Records shown:
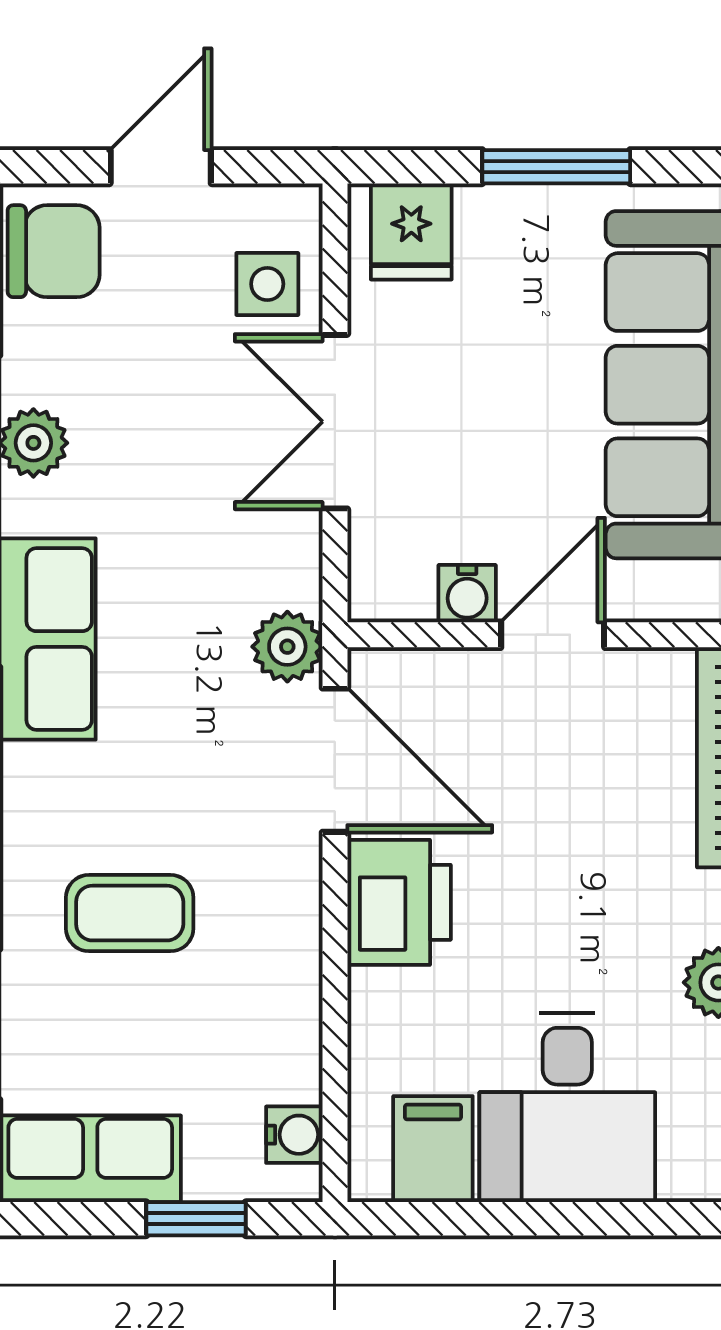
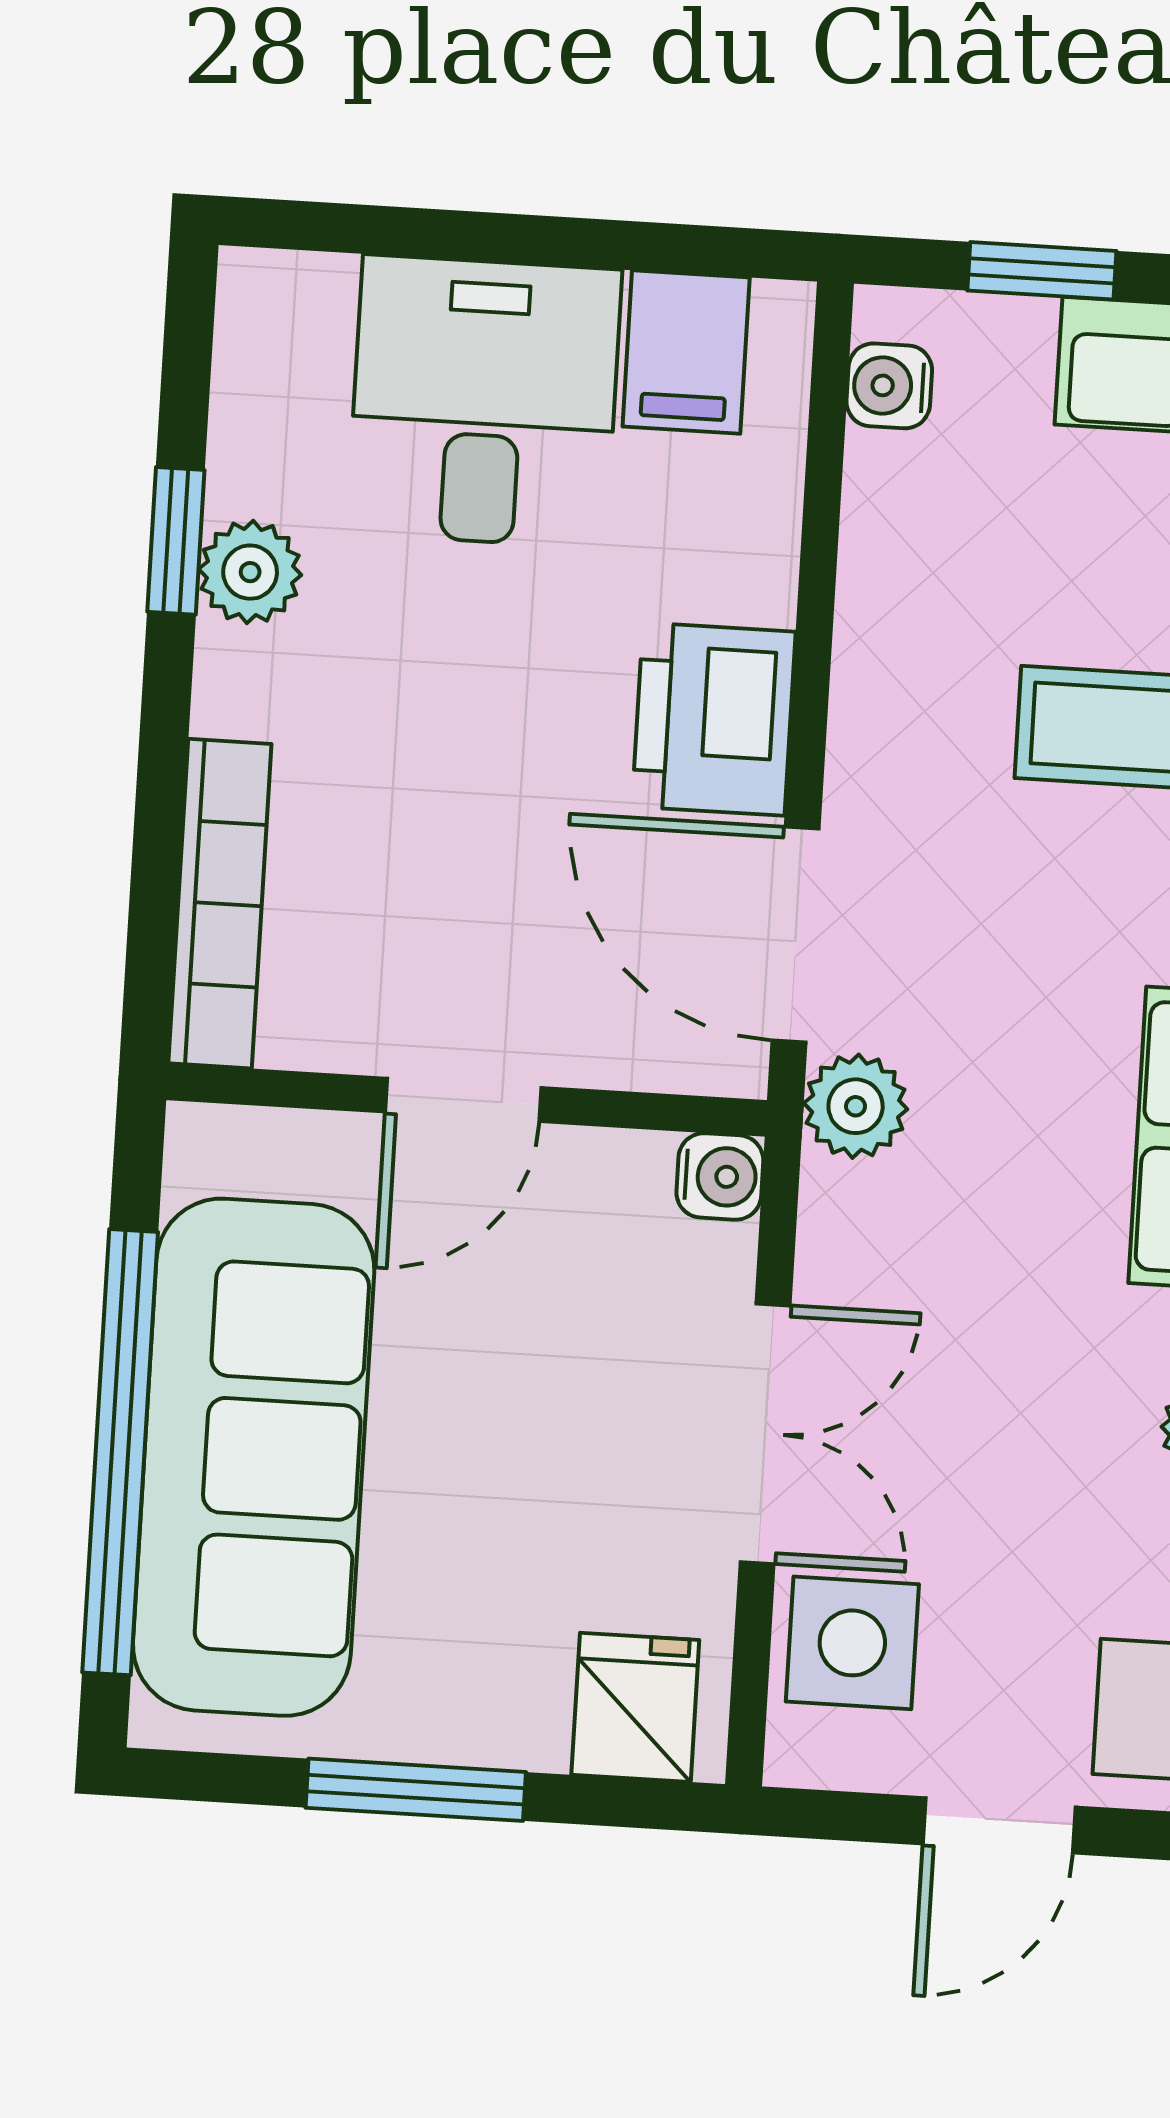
side table: (267, 284) -> (852, 1643), width x1.37, depth x1.37
water cooler: (467, 594) -> (720, 1176), moved, turned 90

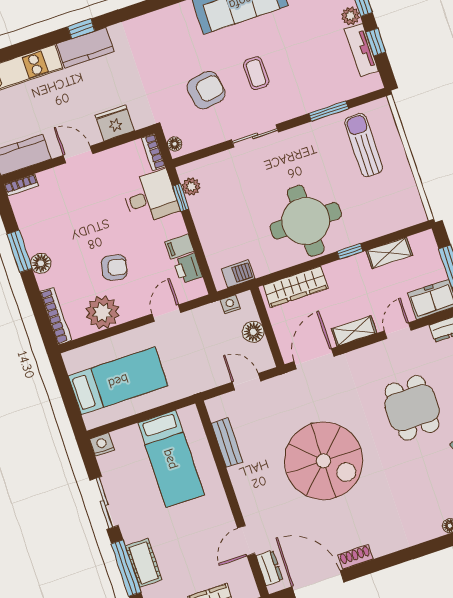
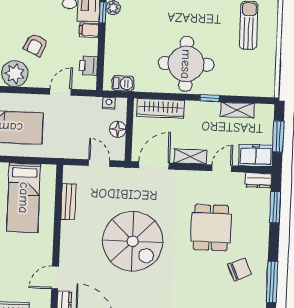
filing cabinet: (180, 246) -> (89, 30), moved
armchair: (114, 267) -> (36, 45), turned 101

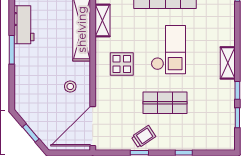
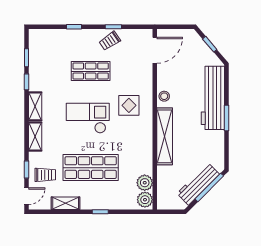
shelving: (102, 21) -> (35, 137), moved
workbench: (24, 25) -> (213, 98), moved, width x1.88, depth x1.32
checkout: (168, 50) -> (88, 118), turned 90
stool: (70, 86) -> (164, 96), moved
door: (93, 126) -> (155, 50), width x0.73

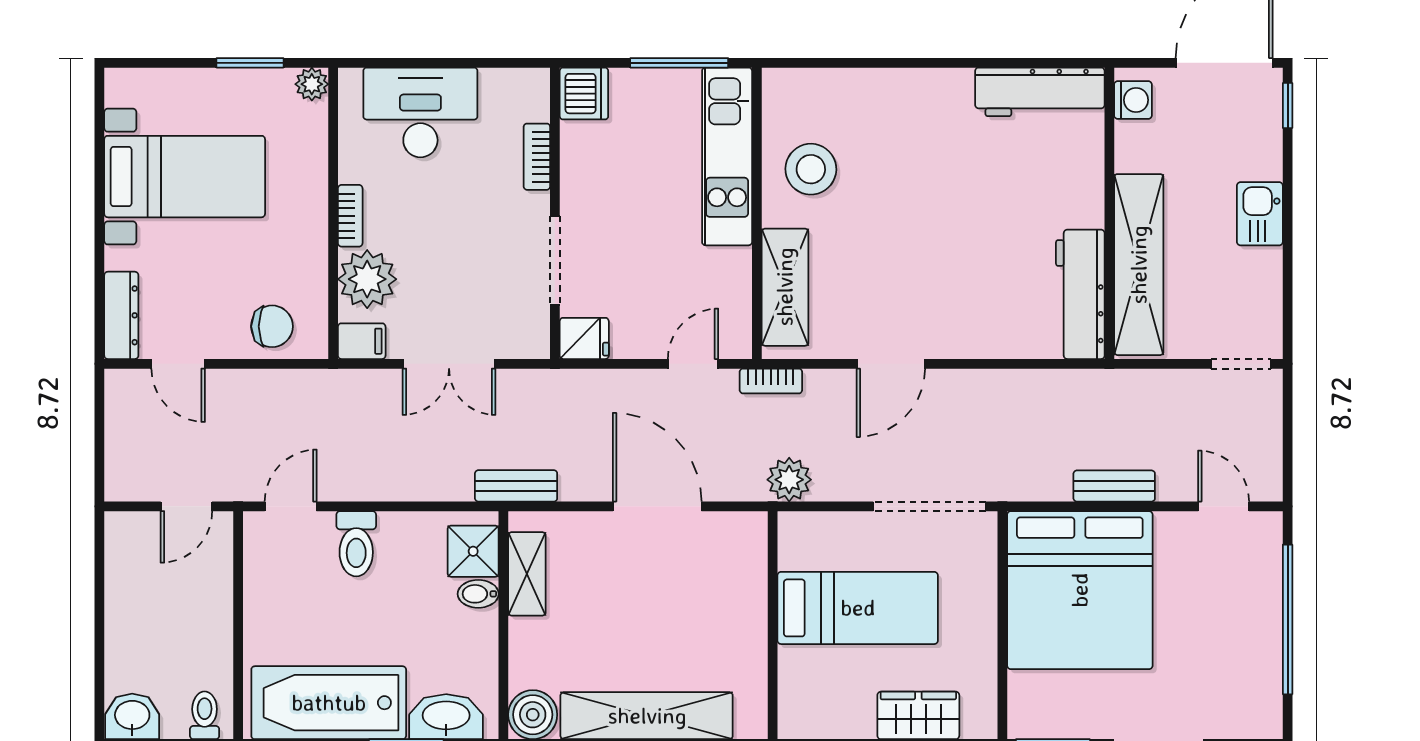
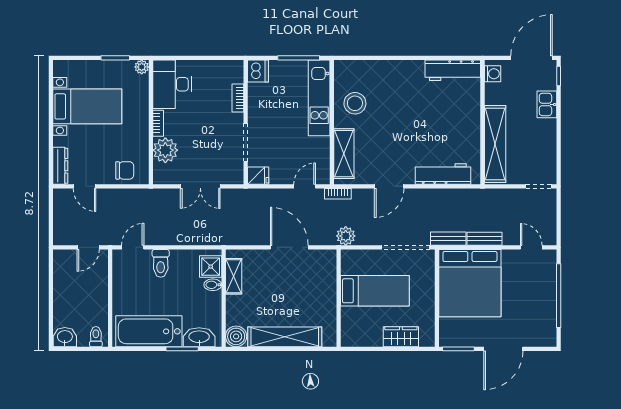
desk: (420, 112) -> (172, 84), moved, turned -90
kitchen sink: (1260, 214) -> (547, 104), moved
workbench: (1080, 294) -> (443, 174), moved, turned 90
filing cabinet: (362, 341) -> (163, 177), removed
bench: (516, 486) -> (448, 239), moved

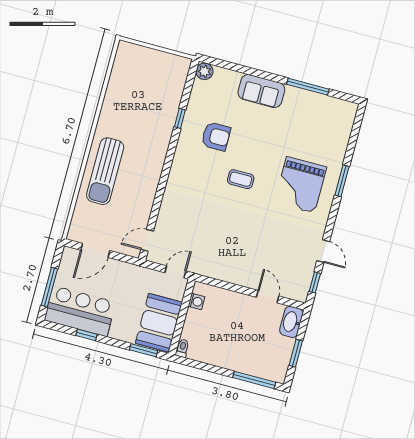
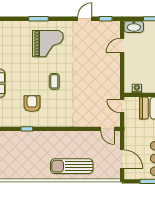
sun lounger: (105, 171) -> (72, 166), turned 180

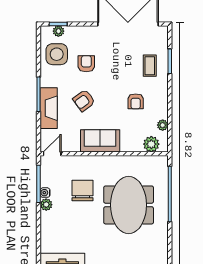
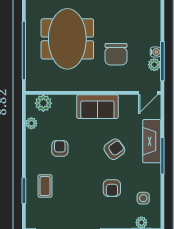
side table: (57, 54) -> (143, 198), width x0.54, depth x0.54
plant: (46, 205) -> (154, 65), moved

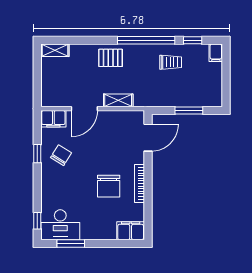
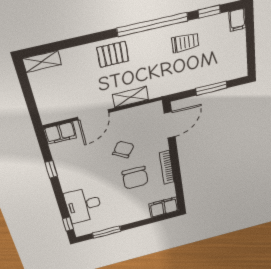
chair: (61, 155) -> (123, 149), moved
desk: (60, 225) -> (83, 205), moved, turned 90

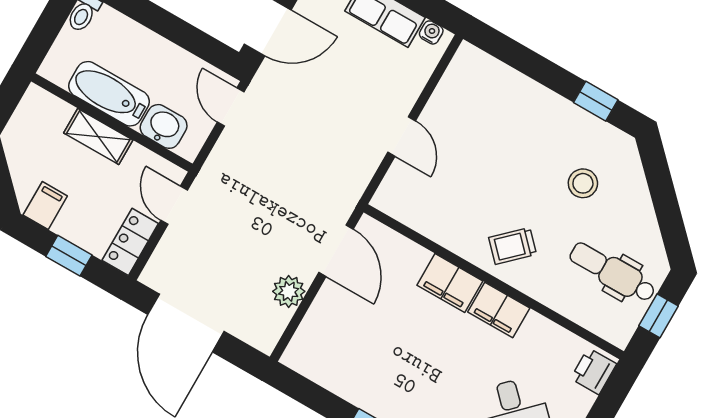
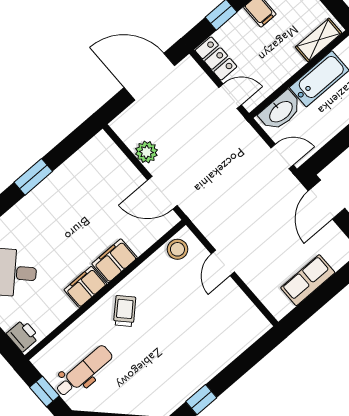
water cooler: (431, 32) -> (285, 307), removed
washbasin: (164, 126) -> (280, 111), width x1.38
shelving: (98, 137) -> (319, 40), moved
door: (402, 137) -> (223, 263), hinge flipped
stool: (583, 183) -> (177, 249), moved

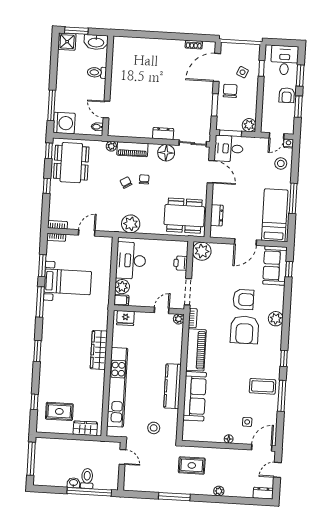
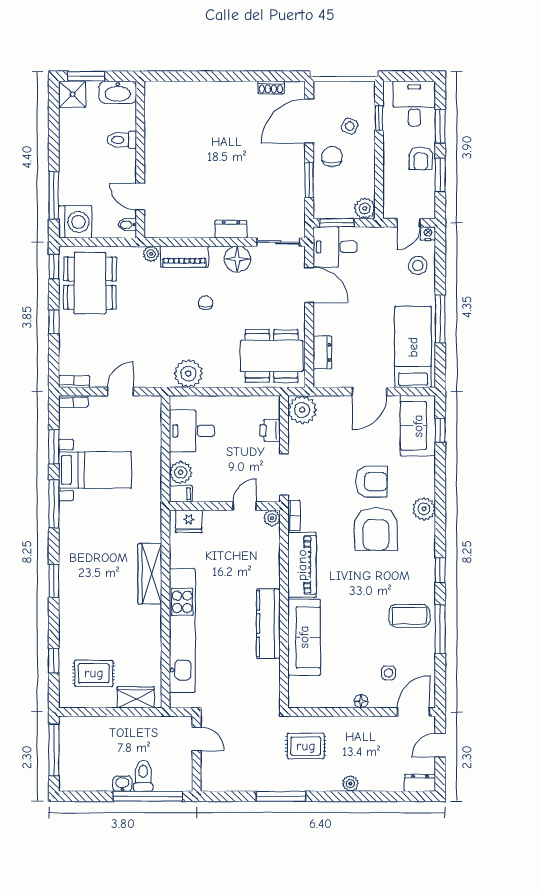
chair: (126, 182) -> (177, 309), removed
desk: (131, 261) -> (192, 431), width x0.73
stool: (154, 428) -> (243, 691), removed

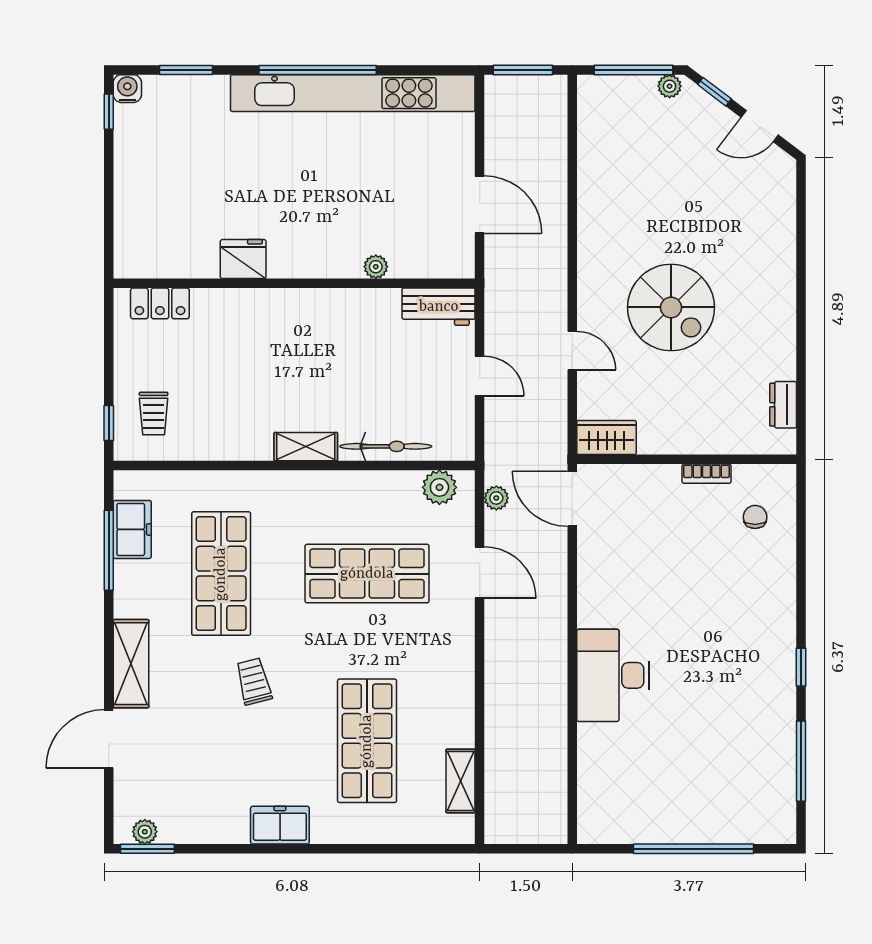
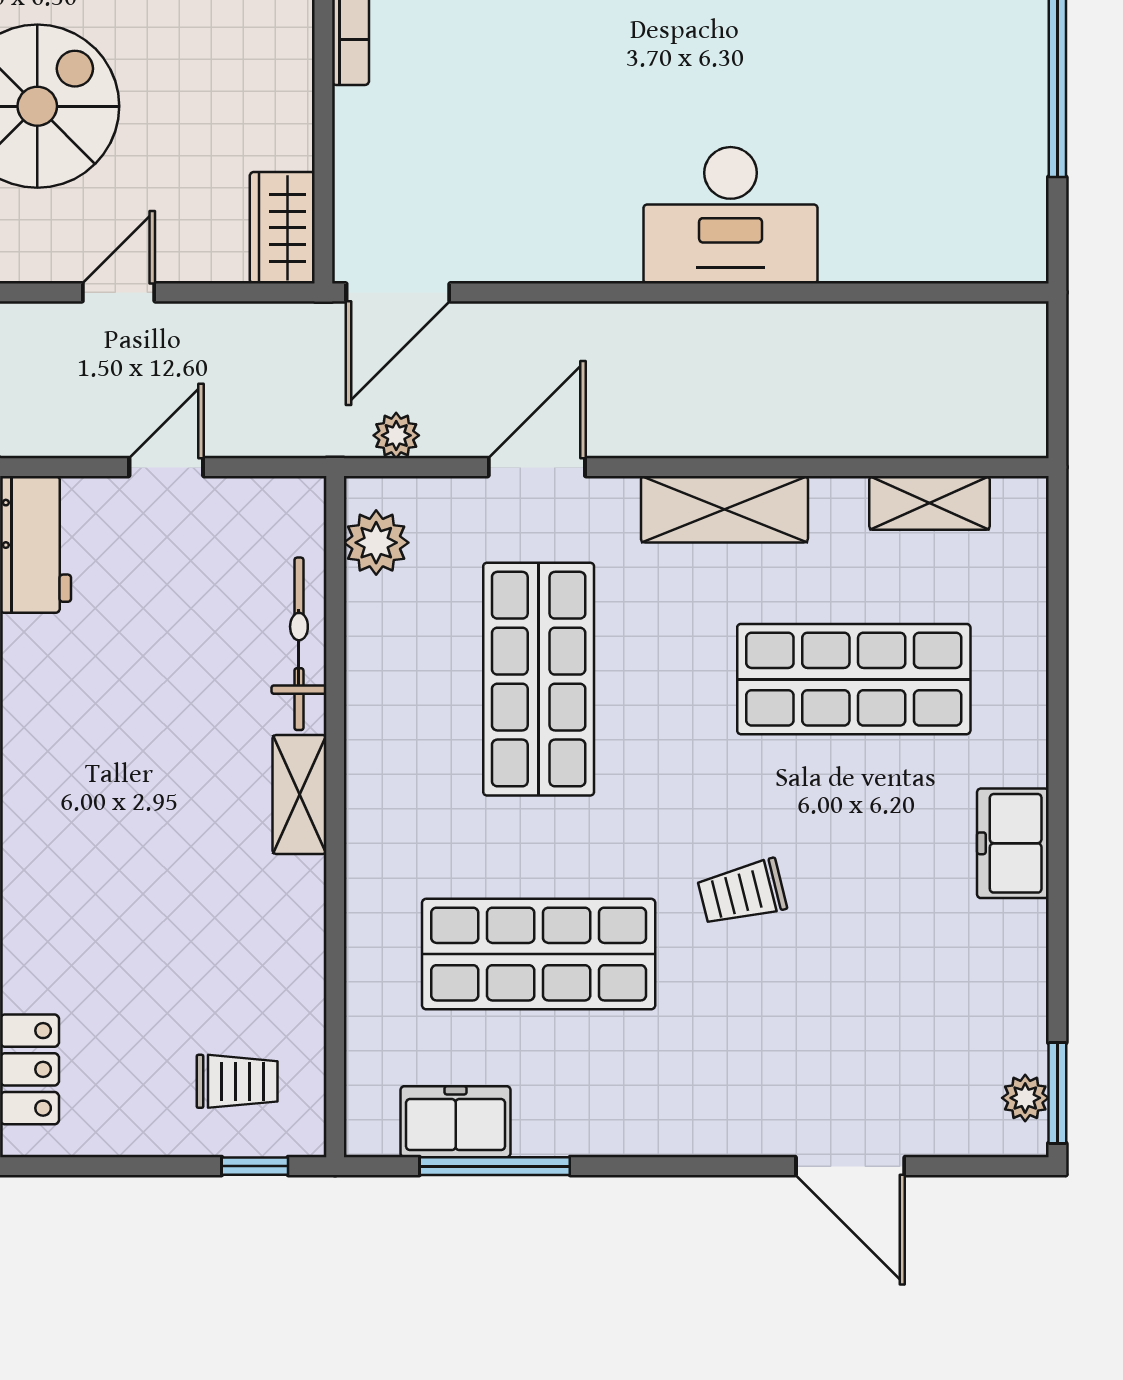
shelving: (131, 664) -> (724, 509), moved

Job item: Write out only the lines from the line containing "shelving: (102, 21) -> (35, 137), moved" through the end of the material above, both end lines included. Pictures are not written out.

Response to the exercise:
shelving: (102, 21) -> (35, 137), moved
workbench: (24, 25) -> (213, 98), moved, width x1.88, depth x1.32
checkout: (168, 50) -> (88, 118), turned 90
stool: (70, 86) -> (164, 96), moved
door: (93, 126) -> (155, 50), width x0.73

desk: (420, 112) -> (172, 84), moved, turned -90
kitchen sink: (1260, 214) -> (547, 104), moved
workbench: (1080, 294) -> (443, 174), moved, turned 90
filing cabinet: (362, 341) -> (163, 177), removed
bench: (516, 486) -> (448, 239), moved

sun lounger: (105, 171) -> (72, 166), turned 180

side table: (57, 54) -> (143, 198), width x0.54, depth x0.54
plant: (46, 205) -> (154, 65), moved

chair: (61, 155) -> (123, 149), moved
desk: (60, 225) -> (83, 205), moved, turned 90

water cooler: (431, 32) -> (285, 307), removed
washbasin: (164, 126) -> (280, 111), width x1.38
shelving: (98, 137) -> (319, 40), moved
door: (402, 137) -> (223, 263), hinge flipped
stool: (583, 183) -> (177, 249), moved

chair: (126, 182) -> (177, 309), removed
desk: (131, 261) -> (192, 431), width x0.73
stool: (154, 428) -> (243, 691), removed

shelving: (131, 664) -> (724, 509), moved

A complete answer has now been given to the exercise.